**ASSIGNMENT:** When the line with "(259, 366) = (239, 577): none" appears below, start repeating lines exactly, and keep going through the line with "(746, 429) = (778, 409): pink"; add nothing outside that span.

**INFORMATION SUPPLIED:**
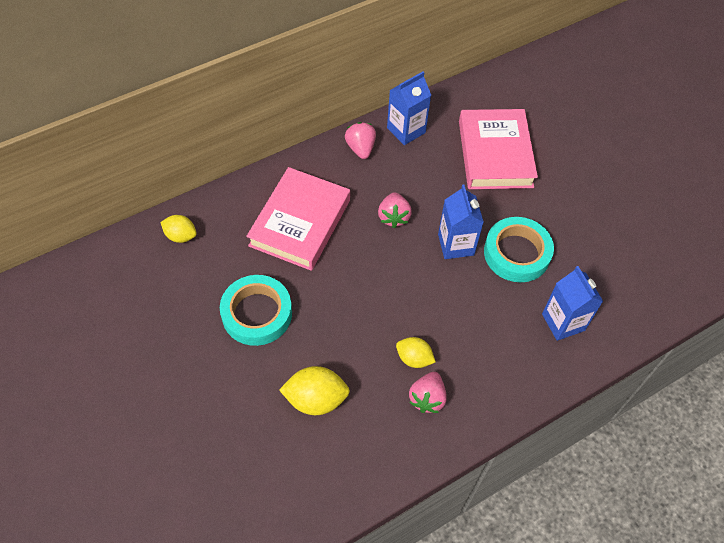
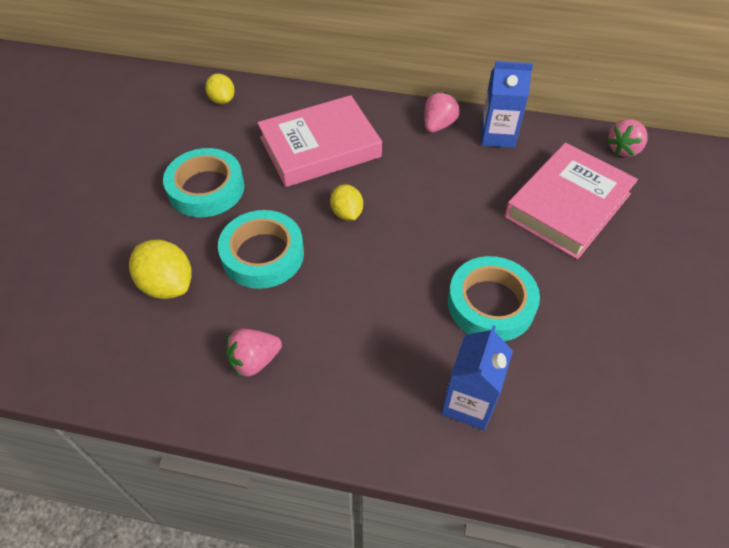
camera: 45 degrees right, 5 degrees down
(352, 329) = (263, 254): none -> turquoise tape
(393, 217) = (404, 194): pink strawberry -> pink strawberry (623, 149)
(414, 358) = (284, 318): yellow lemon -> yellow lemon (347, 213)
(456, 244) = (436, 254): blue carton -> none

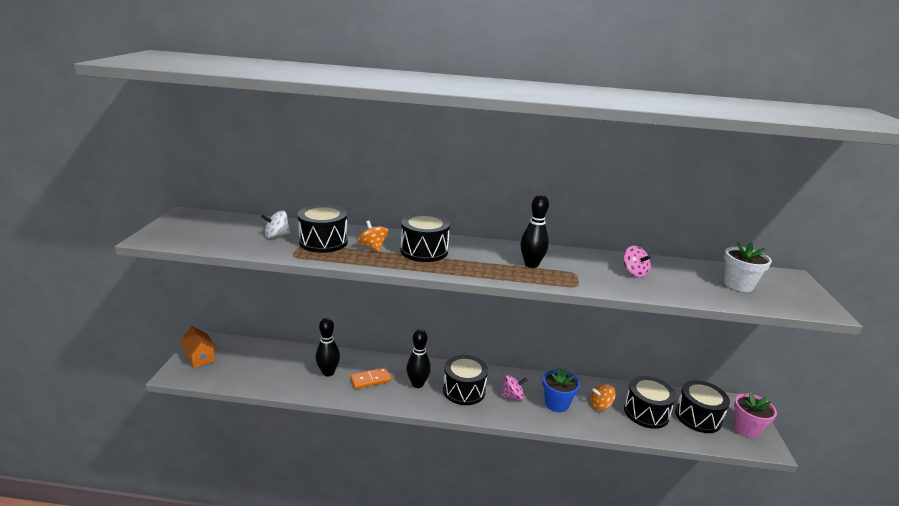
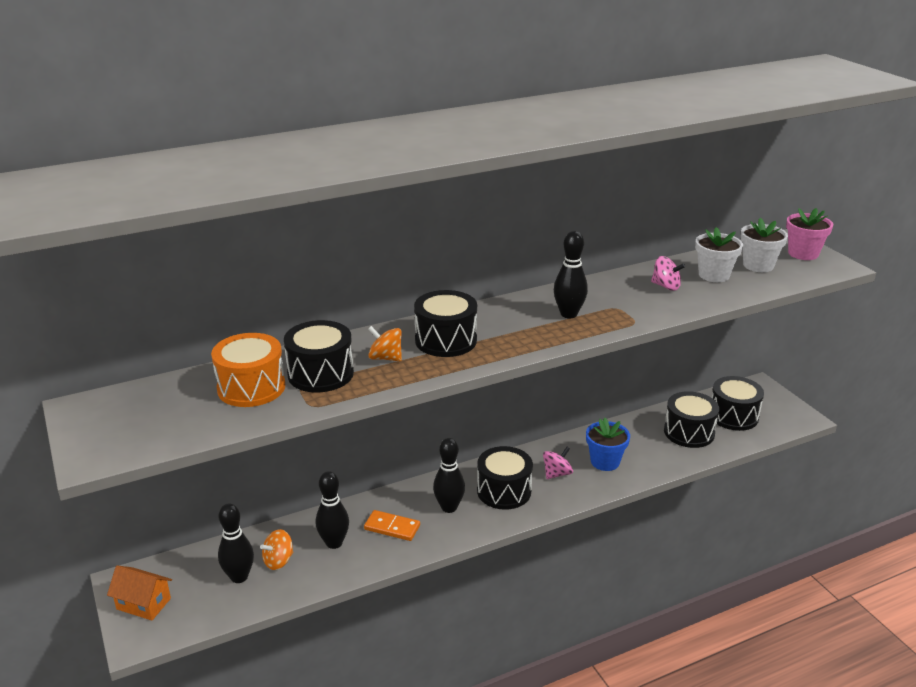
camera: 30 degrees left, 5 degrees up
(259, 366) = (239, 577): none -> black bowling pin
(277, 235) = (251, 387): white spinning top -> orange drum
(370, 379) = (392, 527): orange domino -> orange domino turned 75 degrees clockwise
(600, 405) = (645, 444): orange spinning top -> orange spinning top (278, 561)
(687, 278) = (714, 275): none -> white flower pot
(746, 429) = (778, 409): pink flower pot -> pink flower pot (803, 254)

...

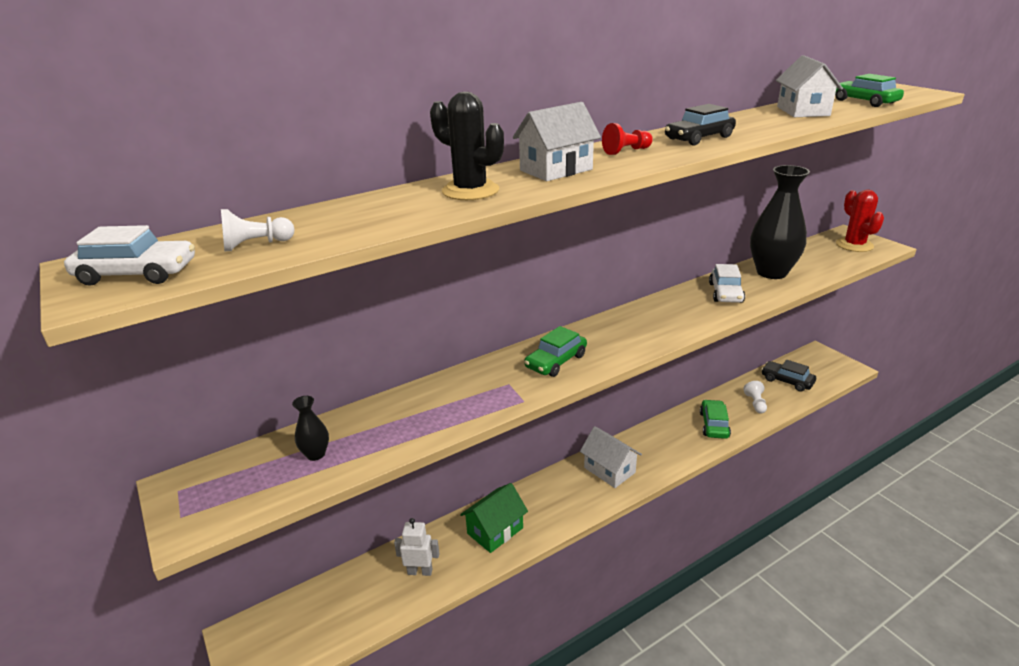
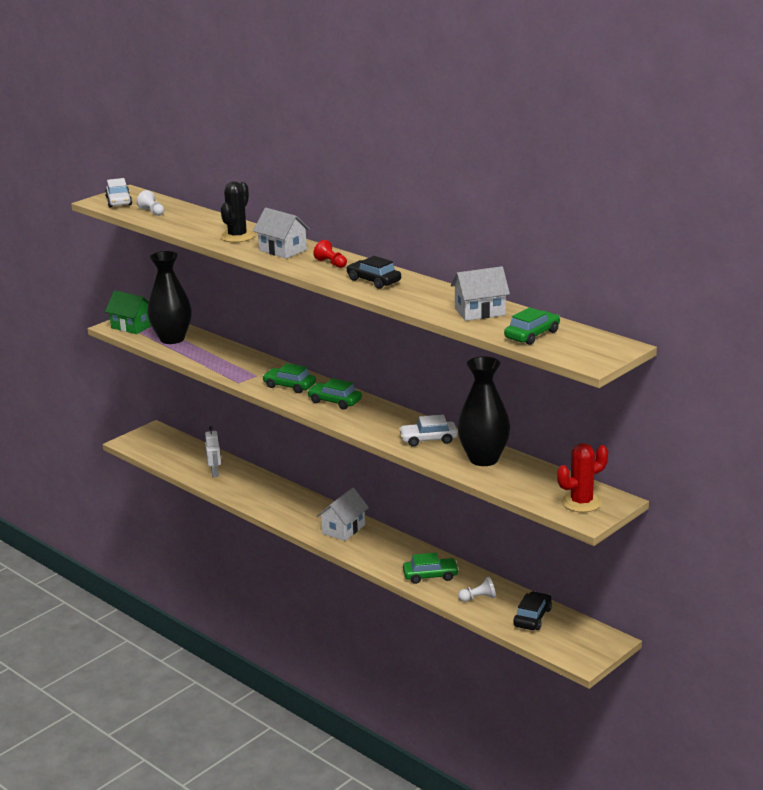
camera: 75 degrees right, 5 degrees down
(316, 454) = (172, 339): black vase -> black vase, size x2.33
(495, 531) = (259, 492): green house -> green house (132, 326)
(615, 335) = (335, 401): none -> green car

**TASK SOLUTION:**
(259, 366) = (239, 577): none -> black bowling pin
(277, 235) = (251, 387): white spinning top -> orange drum
(370, 379) = (392, 527): orange domino -> orange domino turned 75 degrees clockwise
(600, 405) = (645, 444): orange spinning top -> orange spinning top (278, 561)
(687, 278) = (714, 275): none -> white flower pot
(746, 429) = (778, 409): pink flower pot -> pink flower pot (803, 254)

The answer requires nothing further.